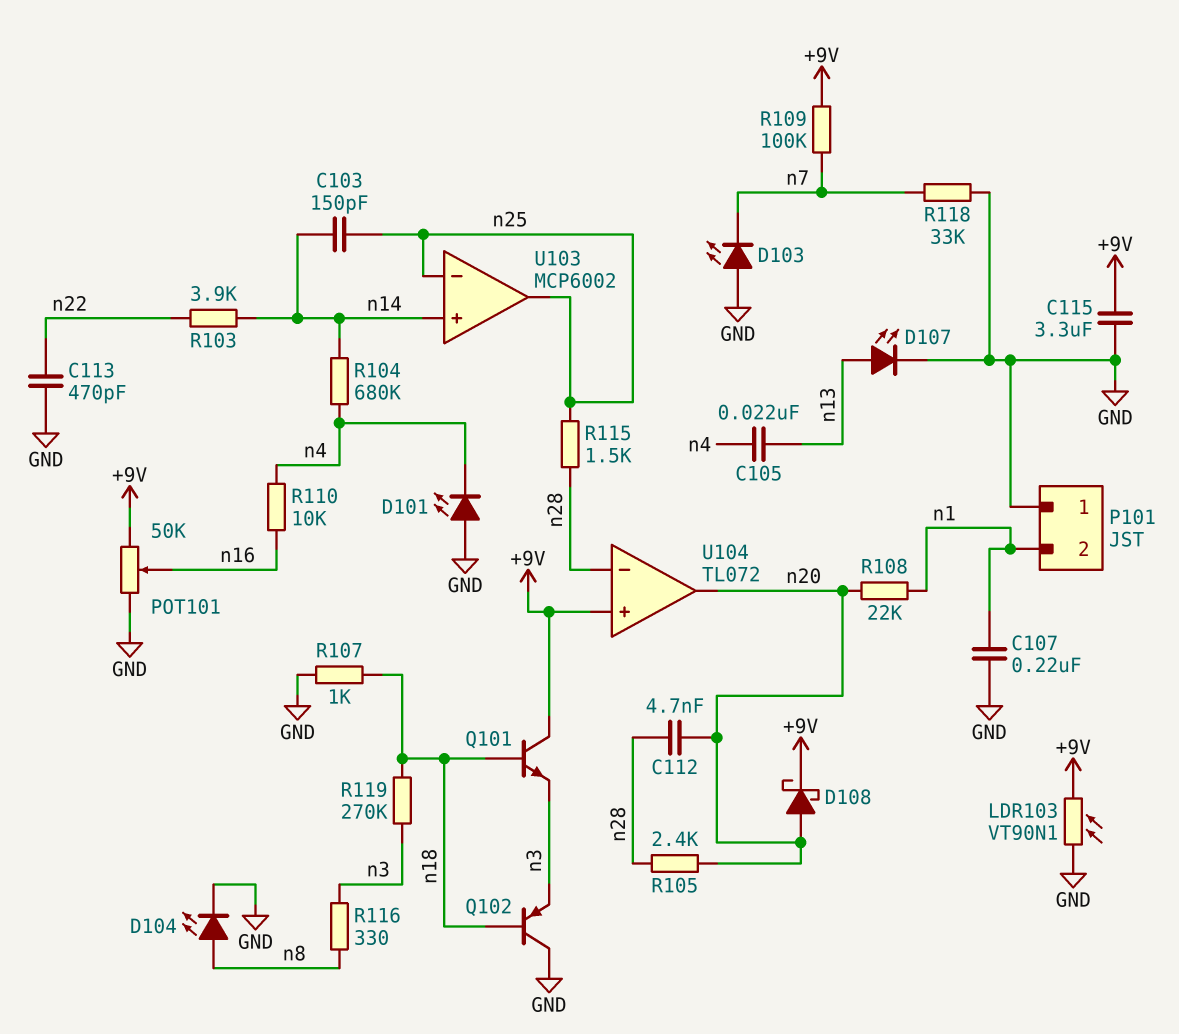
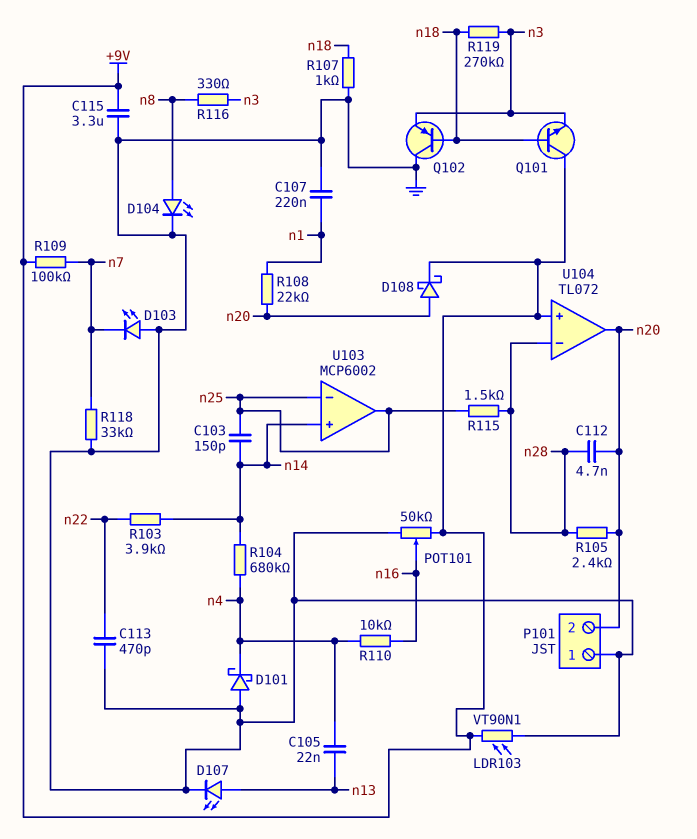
D101: LED (A GND, K n4) -> schottky (A GND, K n4)
P101 pin 2: n1 -> n20

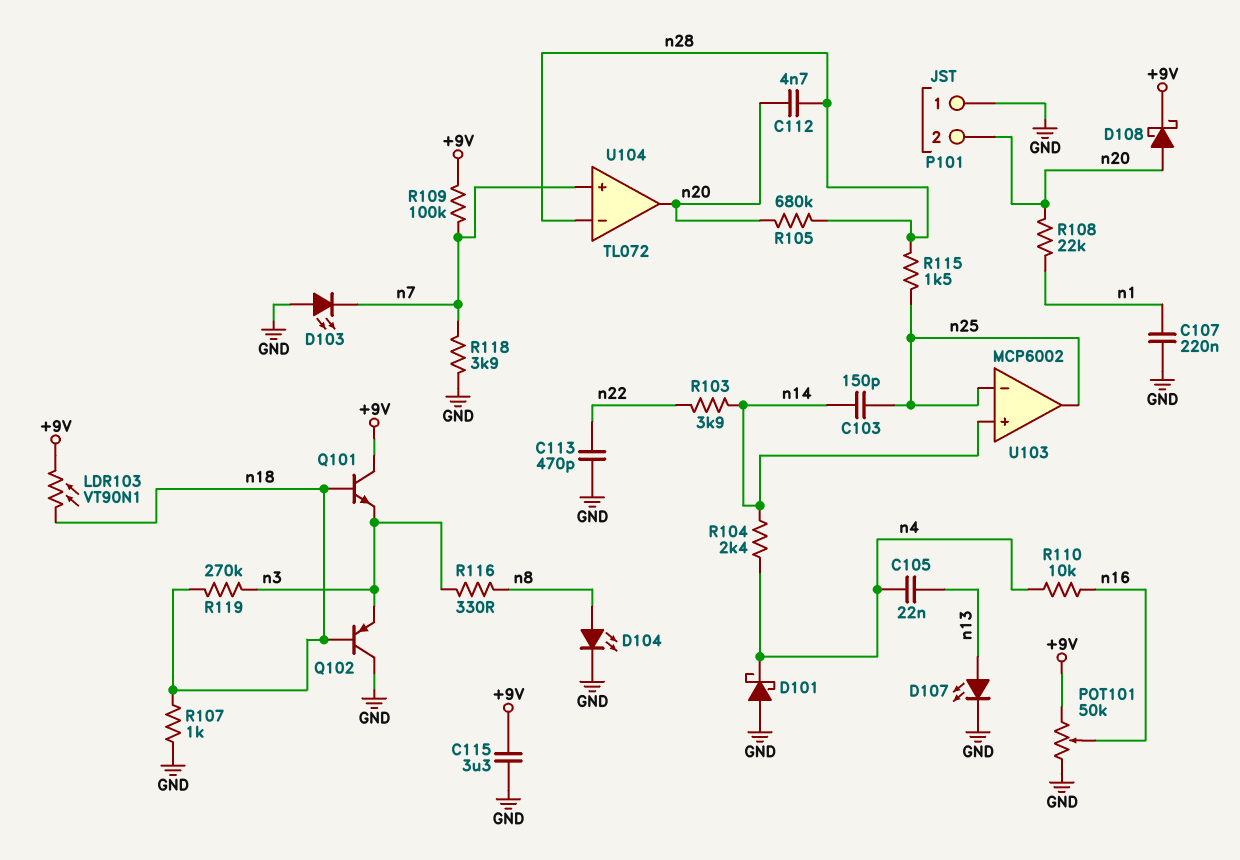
LDR103: VT90N1 (+9V, GND) -> VT90N1 (+9V, n18)
R104: 680k (n4, n14) -> 2.4k (n4, n14)
R105: 2.4k (n20, n28) -> 680k (n20, n28)
R118: 33k (GND, n7) -> 3.9k (GND, n7)
U104 pin in+: +9V -> n7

────

Your goal
Without the pictures, give the entries above back exactly.

Answer
D101: LED (A GND, K n4) -> schottky (A GND, K n4)
P101 pin 2: n1 -> n20

LDR103: VT90N1 (+9V, GND) -> VT90N1 (+9V, n18)
R104: 680k (n4, n14) -> 2.4k (n4, n14)
R105: 2.4k (n20, n28) -> 680k (n20, n28)
R118: 33k (GND, n7) -> 3.9k (GND, n7)
U104 pin in+: +9V -> n7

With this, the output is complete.